Instructions for the task: Copy the data below word for word, beginning with the line that contains "[(313, 308)]" and continuing through the line that contains "The image size", both of those lines included.

(Scene-based spatial questions)
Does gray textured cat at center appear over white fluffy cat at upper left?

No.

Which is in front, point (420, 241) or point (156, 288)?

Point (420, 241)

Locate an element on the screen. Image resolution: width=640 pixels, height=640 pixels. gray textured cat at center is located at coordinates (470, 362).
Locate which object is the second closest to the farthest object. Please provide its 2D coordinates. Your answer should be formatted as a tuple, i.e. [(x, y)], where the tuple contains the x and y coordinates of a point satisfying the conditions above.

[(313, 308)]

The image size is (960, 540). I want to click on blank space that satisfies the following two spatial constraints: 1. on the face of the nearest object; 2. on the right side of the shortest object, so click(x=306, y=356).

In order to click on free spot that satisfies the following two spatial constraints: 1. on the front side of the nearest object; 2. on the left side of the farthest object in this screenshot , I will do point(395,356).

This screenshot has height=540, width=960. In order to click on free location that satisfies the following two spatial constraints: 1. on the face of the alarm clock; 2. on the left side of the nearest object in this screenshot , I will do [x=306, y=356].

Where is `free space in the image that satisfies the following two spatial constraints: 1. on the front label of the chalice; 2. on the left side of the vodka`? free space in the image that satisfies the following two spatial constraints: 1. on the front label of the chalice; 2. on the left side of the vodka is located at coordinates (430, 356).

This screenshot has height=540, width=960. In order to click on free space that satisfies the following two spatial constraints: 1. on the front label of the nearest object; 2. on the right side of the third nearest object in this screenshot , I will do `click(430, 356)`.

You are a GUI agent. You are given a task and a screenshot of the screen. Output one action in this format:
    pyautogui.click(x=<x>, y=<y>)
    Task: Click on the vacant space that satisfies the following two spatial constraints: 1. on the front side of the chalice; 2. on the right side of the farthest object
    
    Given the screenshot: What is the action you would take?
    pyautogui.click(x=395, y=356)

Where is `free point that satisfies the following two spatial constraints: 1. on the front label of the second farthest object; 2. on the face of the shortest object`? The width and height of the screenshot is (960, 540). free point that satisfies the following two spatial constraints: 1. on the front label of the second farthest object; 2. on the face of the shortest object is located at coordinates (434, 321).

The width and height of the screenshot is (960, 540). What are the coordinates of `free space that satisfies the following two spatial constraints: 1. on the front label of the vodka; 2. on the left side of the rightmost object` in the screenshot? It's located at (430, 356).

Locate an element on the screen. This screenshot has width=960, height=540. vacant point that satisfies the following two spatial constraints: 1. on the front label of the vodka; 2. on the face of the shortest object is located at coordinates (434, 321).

--

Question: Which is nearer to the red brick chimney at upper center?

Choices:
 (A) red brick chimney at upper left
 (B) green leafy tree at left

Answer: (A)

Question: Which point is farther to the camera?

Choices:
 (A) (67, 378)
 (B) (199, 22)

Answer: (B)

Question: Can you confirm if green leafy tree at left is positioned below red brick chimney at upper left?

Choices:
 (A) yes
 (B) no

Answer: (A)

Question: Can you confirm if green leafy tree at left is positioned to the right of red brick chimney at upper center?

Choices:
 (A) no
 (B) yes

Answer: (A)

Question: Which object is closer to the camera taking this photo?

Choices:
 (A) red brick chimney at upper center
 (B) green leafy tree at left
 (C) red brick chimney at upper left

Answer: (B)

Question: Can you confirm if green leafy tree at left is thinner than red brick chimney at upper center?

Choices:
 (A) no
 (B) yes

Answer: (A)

Written answer:
[(313, 308)]

The image size is (960, 540). I want to click on blank space that satisfies the following two spatial constraints: 1. on the face of the nearest object; 2. on the right side of the shortest object, so click(x=306, y=356).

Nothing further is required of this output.